Show each line of the data below that contains the string "After", copied in full. Matches must have the same case.

> _MATERIAL FOR THIS EXERCISE_:
•••
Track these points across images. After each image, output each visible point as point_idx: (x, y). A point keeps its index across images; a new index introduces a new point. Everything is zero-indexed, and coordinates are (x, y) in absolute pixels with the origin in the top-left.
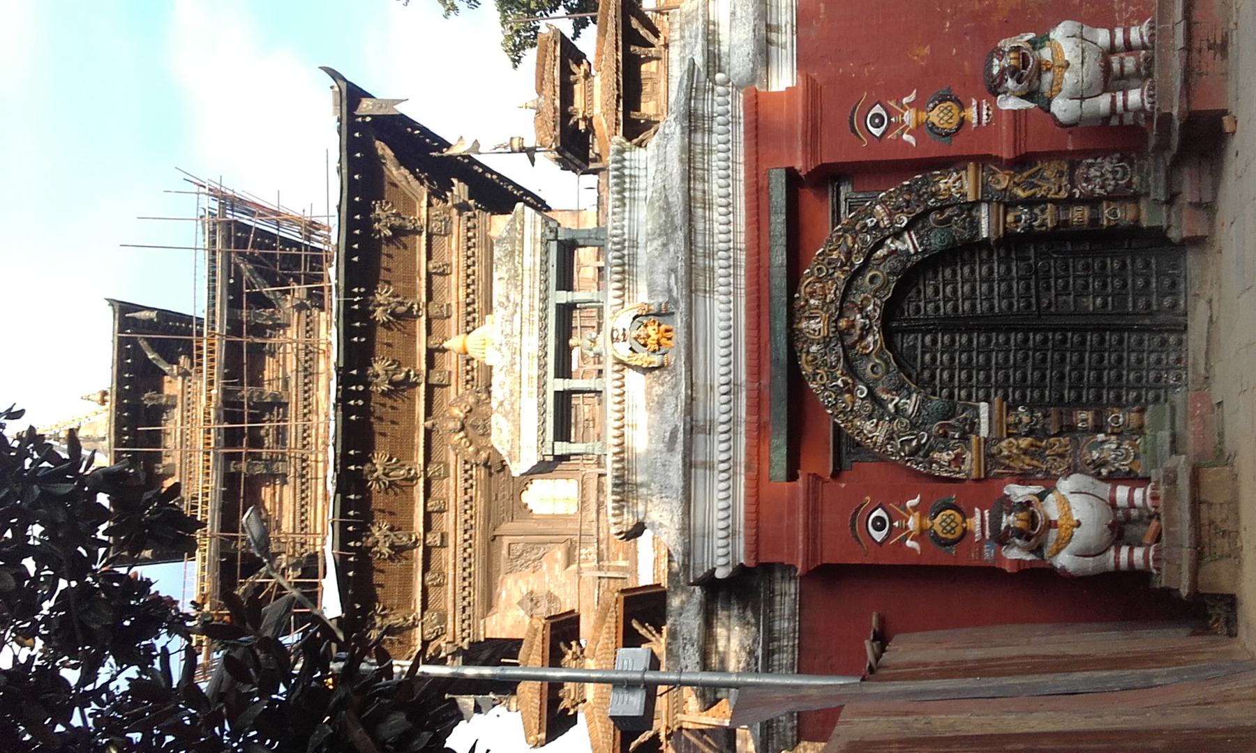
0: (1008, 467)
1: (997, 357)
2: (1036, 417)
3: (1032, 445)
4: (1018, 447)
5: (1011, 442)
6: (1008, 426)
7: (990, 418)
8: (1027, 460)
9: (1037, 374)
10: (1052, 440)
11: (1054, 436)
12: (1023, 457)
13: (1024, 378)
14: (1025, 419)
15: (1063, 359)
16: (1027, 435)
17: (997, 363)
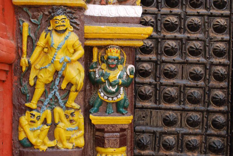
0: (32, 44)
1: (198, 39)
2: (118, 91)
3: (70, 85)
4: (67, 63)
5: (75, 51)
6: (105, 48)
7: (117, 20)
8: (46, 77)
9: (173, 91)
10: (80, 117)
11: (88, 122)
12: (51, 69)
13: (169, 75)
14: (115, 75)
15: (193, 124)
16: (89, 78)
17: (189, 39)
•••
> _RESPONSE TO THE TASK_:
Track these points across images. After each image, output each visible point as point_idx: (x, y). A point keeps its index across images; a new index introduces a new point. Everything is zero-indexed, and coordinates are (x, y) in absolute pixels with the origin in the top-left.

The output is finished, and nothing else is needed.